[RECORDS FOR PROCESSING]:

****

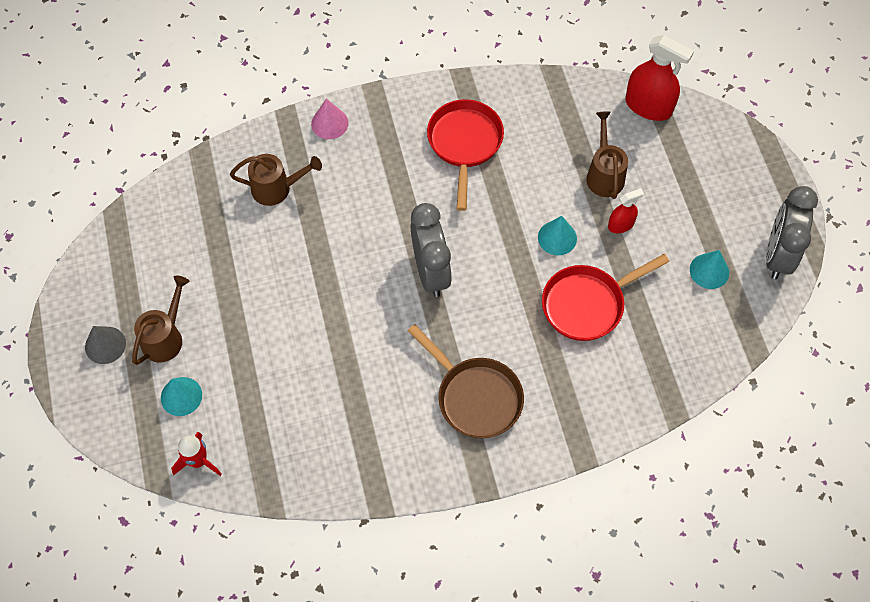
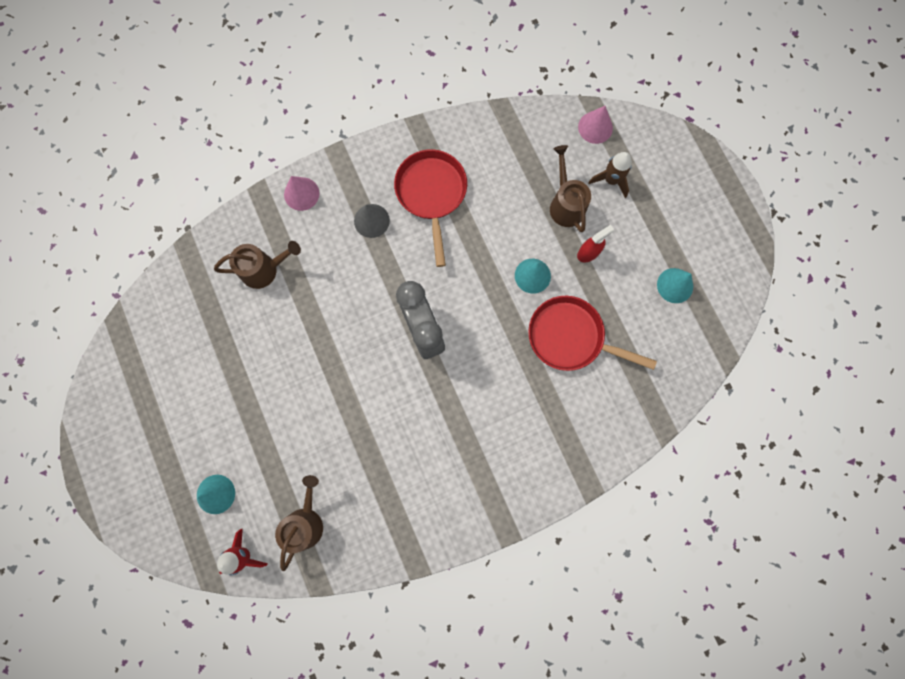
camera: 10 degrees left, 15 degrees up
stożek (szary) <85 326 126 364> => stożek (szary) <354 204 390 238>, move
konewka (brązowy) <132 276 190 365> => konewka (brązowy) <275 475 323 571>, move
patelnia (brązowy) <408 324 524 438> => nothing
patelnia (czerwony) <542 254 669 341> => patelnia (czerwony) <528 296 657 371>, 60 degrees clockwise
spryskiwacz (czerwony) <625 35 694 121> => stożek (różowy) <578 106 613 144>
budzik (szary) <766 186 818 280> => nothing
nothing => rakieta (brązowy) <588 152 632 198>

****

[REQUIREMENT]: Everything from the line containing "patelnia (czerwony) <542" through the last line above should be set down exactly; include no other lines.

[WORKED SOLUTION]:
patelnia (czerwony) <542 254 669 341> => patelnia (czerwony) <528 296 657 371>, 60 degrees clockwise
spryskiwacz (czerwony) <625 35 694 121> => stożek (różowy) <578 106 613 144>
budzik (szary) <766 186 818 280> => nothing
nothing => rakieta (brązowy) <588 152 632 198>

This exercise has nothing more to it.